WORK ORDER: Copy out the data exactly as it appears, without a single image.

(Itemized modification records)
-- Opening Marker --

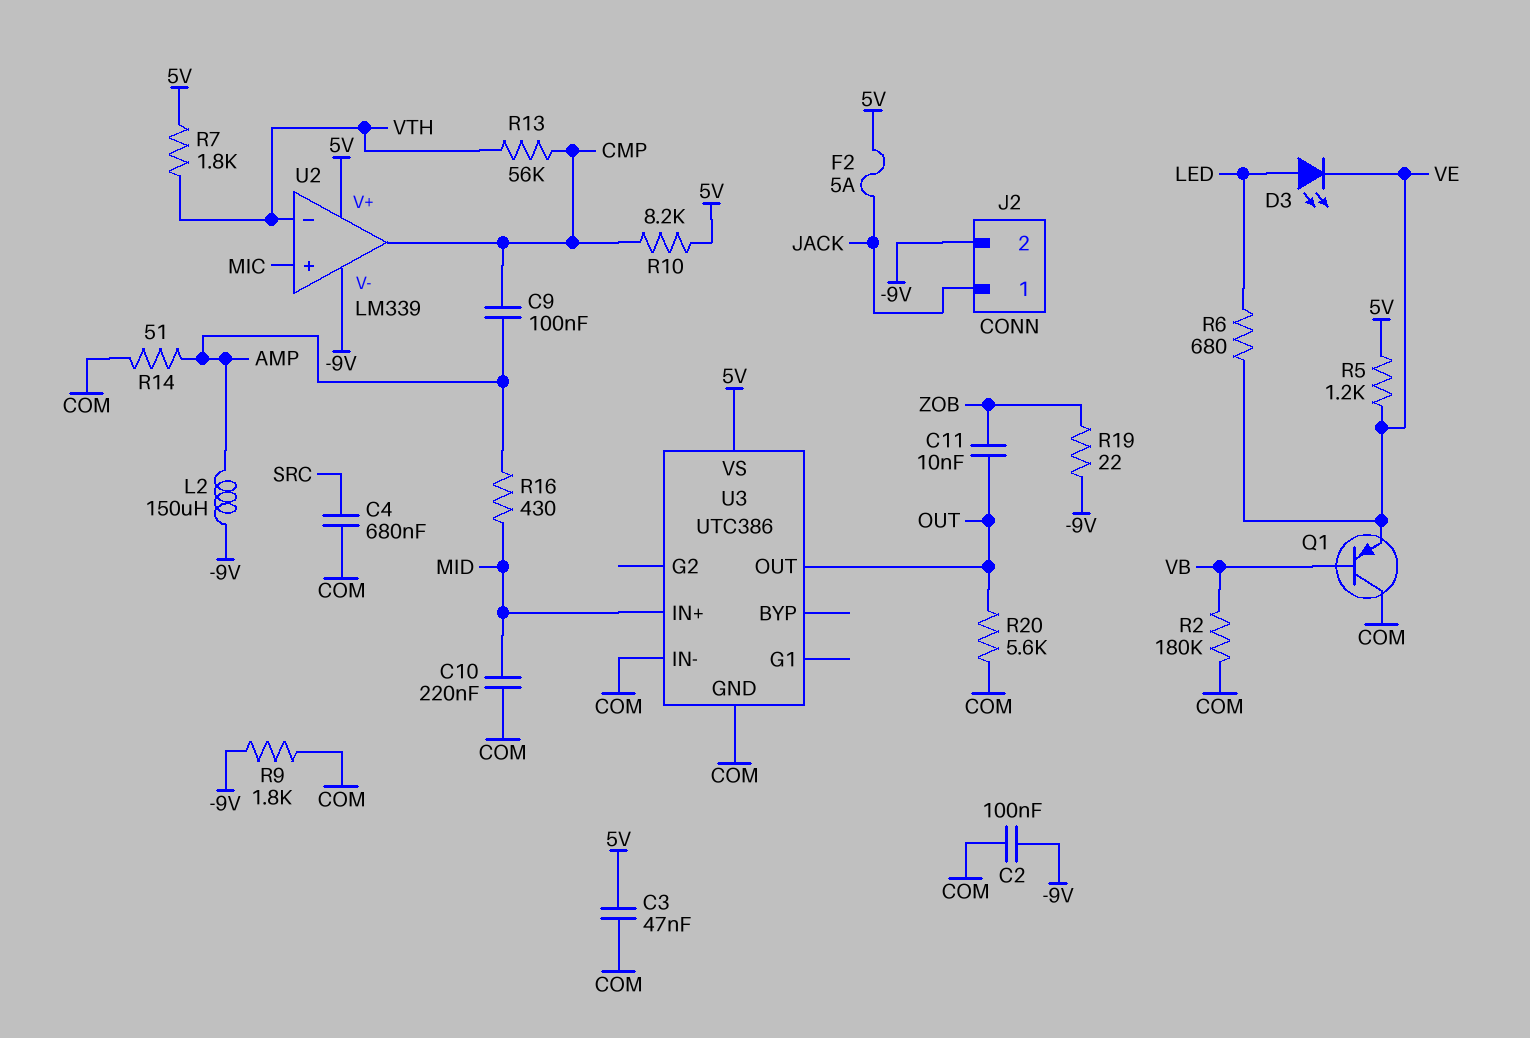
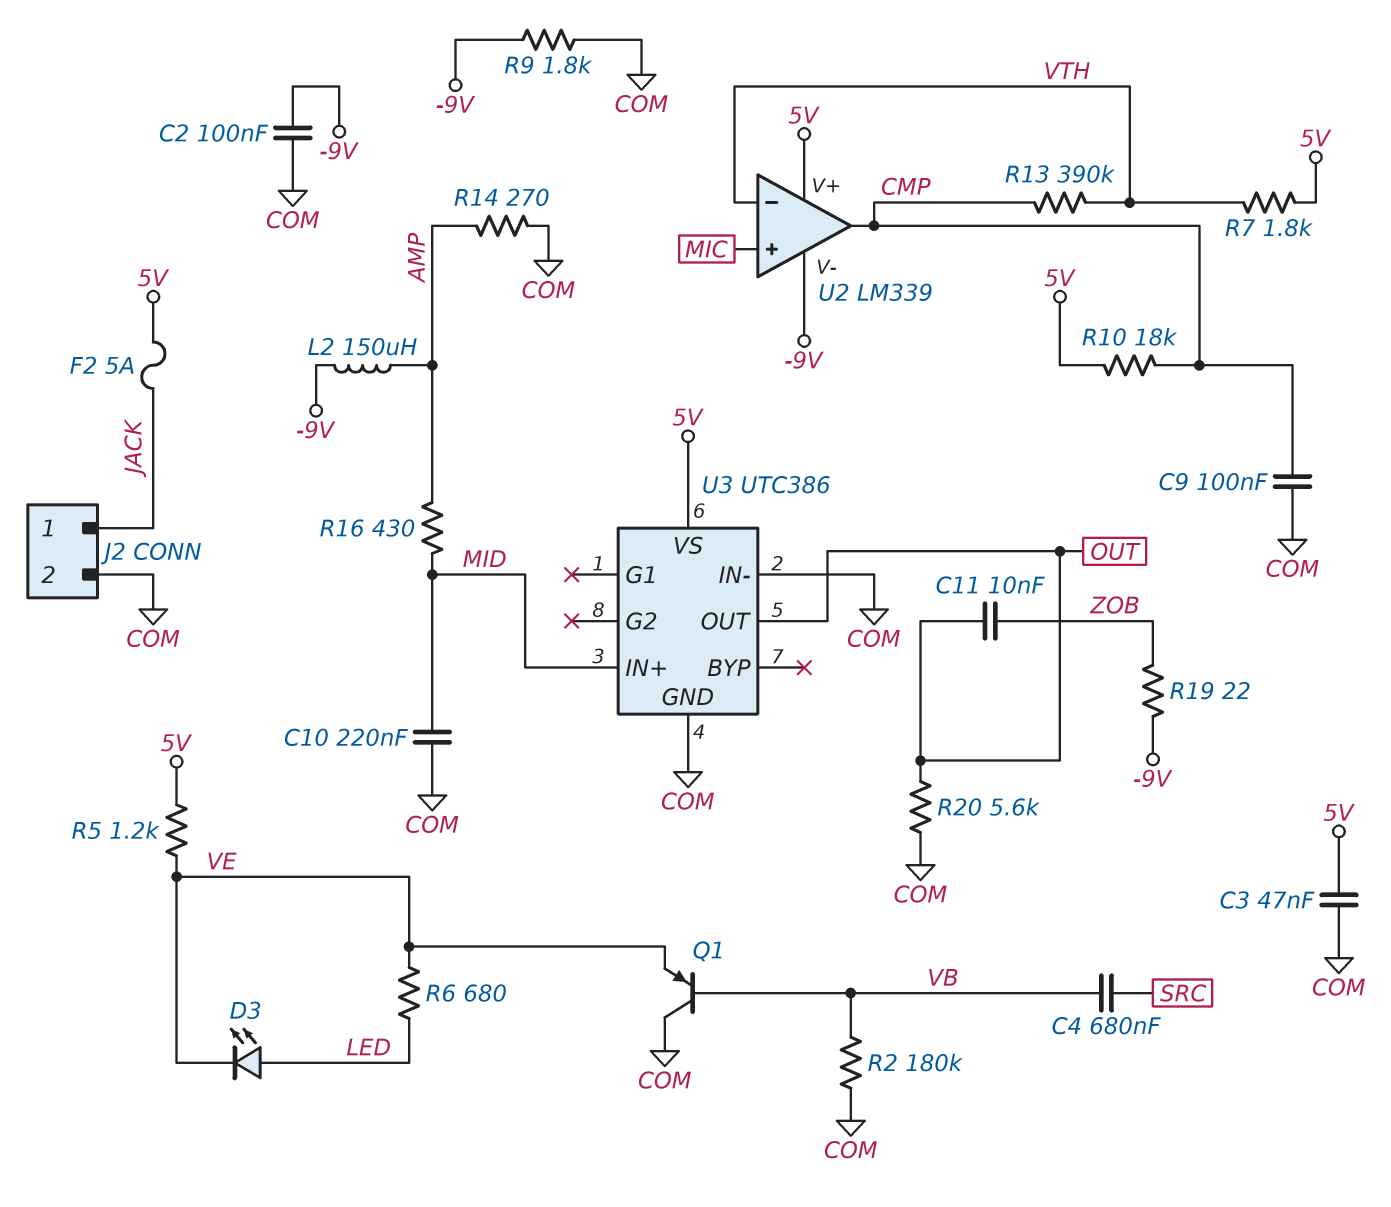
C4: 680nF (COM, SRC) -> 680nF (SRC, VB)
C9: 100nF (AMP, CMP) -> 100nF (CMP, COM)
J2 pin 2: -9V -> COM
R10: 8.2k (5V, CMP) -> 18k (5V, CMP)
R13: 56k (CMP, VTH) -> 390k (CMP, VTH)
R14: 51 (AMP, COM) -> 270 (AMP, COM)

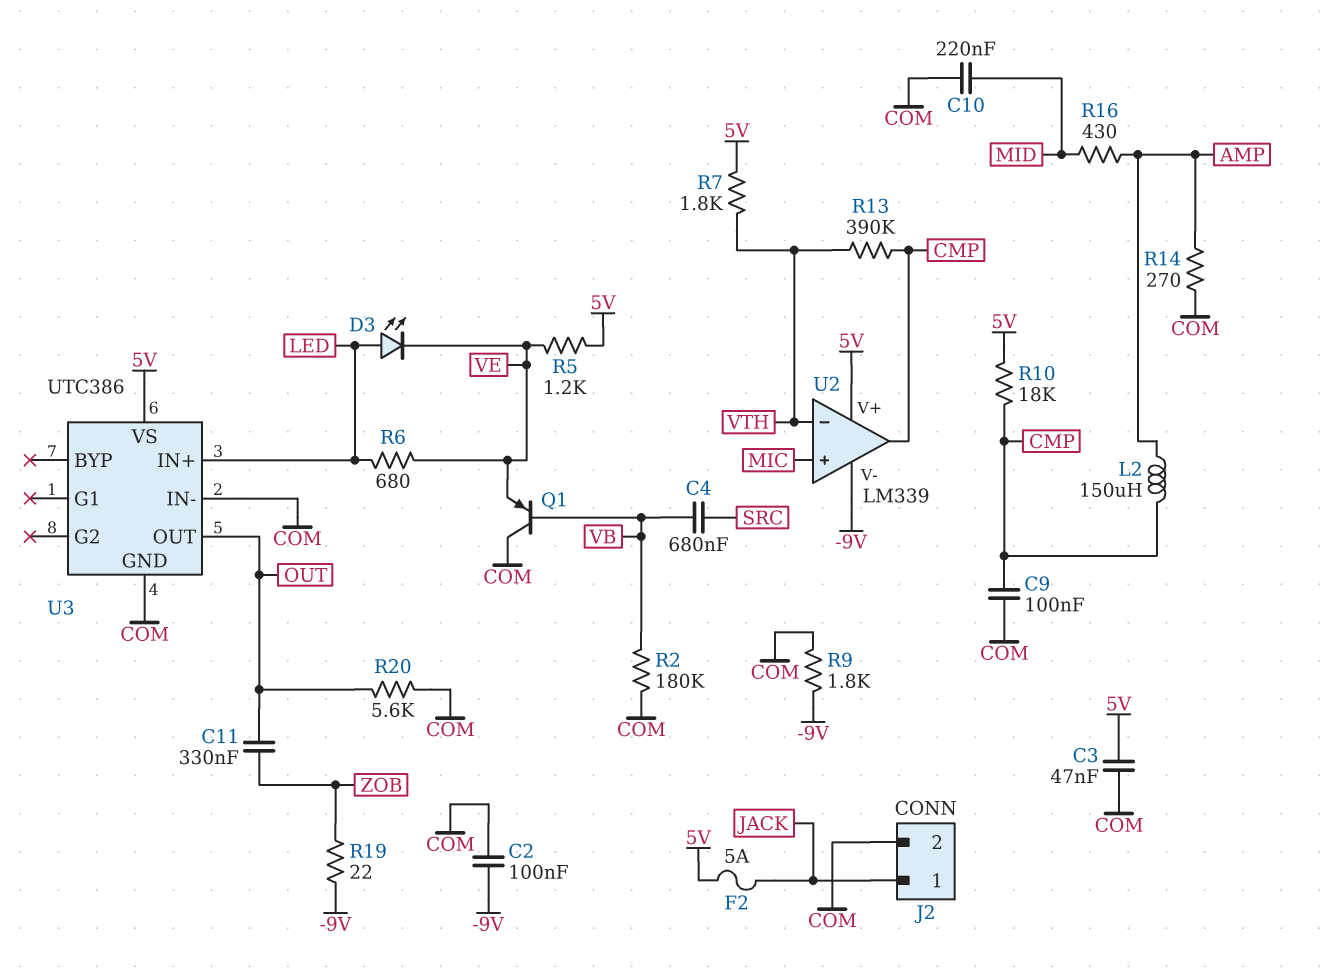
C11: 10nF (OUT, ZOB) -> 330nF (OUT, ZOB)
L2: 150uH (-9V, AMP) -> 150uH (AMP, CMP)
U3 pin IN+: MID -> LED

-- Closing Marker --

EXERCISE ANSWER:
C4: 680nF (COM, SRC) -> 680nF (SRC, VB)
C9: 100nF (AMP, CMP) -> 100nF (CMP, COM)
J2 pin 2: -9V -> COM
R10: 8.2k (5V, CMP) -> 18k (5V, CMP)
R13: 56k (CMP, VTH) -> 390k (CMP, VTH)
R14: 51 (AMP, COM) -> 270 (AMP, COM)

C11: 10nF (OUT, ZOB) -> 330nF (OUT, ZOB)
L2: 150uH (-9V, AMP) -> 150uH (AMP, CMP)
U3 pin IN+: MID -> LED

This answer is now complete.